→ AIM OF THE TASK
Please identify every line in the listing below that contains the word "Violine", and copy each of those lines.

→ MATERIAL
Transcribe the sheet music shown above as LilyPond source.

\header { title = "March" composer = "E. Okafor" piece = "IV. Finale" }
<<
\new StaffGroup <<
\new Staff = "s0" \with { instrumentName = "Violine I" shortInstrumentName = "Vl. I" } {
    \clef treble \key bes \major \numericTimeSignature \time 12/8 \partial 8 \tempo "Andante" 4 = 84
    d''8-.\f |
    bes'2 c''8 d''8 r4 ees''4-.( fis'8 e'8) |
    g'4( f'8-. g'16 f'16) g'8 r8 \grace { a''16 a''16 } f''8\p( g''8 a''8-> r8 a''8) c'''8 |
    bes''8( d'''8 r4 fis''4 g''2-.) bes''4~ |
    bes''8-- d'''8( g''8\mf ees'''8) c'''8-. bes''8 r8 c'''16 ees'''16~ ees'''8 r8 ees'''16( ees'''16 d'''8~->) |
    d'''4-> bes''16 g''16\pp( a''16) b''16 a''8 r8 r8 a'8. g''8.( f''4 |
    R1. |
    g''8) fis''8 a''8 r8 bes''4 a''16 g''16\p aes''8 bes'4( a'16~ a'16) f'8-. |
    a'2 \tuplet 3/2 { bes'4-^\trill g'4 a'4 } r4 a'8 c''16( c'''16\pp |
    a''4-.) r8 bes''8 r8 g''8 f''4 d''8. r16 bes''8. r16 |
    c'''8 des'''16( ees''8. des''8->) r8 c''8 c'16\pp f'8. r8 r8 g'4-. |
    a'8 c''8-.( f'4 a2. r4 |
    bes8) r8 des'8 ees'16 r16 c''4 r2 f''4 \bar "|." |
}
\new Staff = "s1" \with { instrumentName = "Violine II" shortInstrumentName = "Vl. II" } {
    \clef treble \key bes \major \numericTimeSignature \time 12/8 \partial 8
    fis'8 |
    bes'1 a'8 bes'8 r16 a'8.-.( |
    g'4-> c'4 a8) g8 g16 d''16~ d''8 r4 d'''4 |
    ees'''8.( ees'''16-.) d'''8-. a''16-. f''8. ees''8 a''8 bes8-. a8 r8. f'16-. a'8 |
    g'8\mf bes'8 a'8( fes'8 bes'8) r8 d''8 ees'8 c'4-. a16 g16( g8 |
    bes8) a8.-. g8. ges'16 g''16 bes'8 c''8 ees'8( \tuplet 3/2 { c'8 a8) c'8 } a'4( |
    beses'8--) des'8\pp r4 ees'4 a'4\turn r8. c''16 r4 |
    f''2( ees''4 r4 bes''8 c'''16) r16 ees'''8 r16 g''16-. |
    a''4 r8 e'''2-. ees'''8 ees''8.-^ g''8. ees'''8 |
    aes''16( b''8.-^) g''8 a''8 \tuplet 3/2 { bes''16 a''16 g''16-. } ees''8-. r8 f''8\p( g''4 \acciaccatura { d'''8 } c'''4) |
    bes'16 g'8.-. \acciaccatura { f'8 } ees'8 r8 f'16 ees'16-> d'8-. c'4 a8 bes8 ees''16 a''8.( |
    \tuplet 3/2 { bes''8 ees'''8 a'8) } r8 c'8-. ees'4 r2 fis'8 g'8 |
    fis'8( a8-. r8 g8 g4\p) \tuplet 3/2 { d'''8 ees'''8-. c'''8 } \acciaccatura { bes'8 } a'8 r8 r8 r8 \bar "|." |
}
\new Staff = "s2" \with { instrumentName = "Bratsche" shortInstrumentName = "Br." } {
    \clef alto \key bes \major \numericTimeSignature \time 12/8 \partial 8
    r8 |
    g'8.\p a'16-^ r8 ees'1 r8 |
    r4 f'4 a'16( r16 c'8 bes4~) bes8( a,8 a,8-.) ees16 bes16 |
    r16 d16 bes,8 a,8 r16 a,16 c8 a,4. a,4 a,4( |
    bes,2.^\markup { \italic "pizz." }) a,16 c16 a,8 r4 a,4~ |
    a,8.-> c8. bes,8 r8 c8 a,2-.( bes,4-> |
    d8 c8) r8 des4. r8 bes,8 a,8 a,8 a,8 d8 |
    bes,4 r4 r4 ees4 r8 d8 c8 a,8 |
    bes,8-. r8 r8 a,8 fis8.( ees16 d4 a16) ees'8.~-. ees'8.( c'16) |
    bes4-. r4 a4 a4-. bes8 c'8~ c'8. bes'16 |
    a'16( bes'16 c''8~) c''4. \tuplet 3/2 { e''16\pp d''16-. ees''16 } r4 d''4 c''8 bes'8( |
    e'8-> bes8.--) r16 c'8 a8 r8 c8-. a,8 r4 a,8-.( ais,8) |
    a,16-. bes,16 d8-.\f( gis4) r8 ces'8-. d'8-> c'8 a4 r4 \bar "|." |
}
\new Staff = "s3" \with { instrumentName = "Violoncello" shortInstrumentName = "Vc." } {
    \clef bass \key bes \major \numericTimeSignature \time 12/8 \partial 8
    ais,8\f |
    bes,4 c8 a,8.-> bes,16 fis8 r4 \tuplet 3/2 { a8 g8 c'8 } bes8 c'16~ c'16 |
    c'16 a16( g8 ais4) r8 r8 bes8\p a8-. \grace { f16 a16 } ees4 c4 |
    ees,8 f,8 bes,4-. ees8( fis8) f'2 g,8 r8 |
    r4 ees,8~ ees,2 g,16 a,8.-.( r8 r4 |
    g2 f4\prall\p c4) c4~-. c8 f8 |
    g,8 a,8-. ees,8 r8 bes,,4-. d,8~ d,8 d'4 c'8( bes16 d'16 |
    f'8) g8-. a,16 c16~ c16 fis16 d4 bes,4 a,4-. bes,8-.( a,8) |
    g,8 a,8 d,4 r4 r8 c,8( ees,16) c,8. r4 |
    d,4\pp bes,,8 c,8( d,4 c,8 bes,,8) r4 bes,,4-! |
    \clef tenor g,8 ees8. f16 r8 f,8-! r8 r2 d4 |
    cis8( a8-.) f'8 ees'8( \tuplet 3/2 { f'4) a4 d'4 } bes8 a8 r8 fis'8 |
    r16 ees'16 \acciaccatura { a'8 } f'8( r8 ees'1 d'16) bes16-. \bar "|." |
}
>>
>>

→ FULL RESPONSE
\new Staff = "s0" \with { instrumentName = "Violine I" shortInstrumentName = "Vl. I" } {
\new Staff = "s1" \with { instrumentName = "Violine II" shortInstrumentName = "Vl. II" } {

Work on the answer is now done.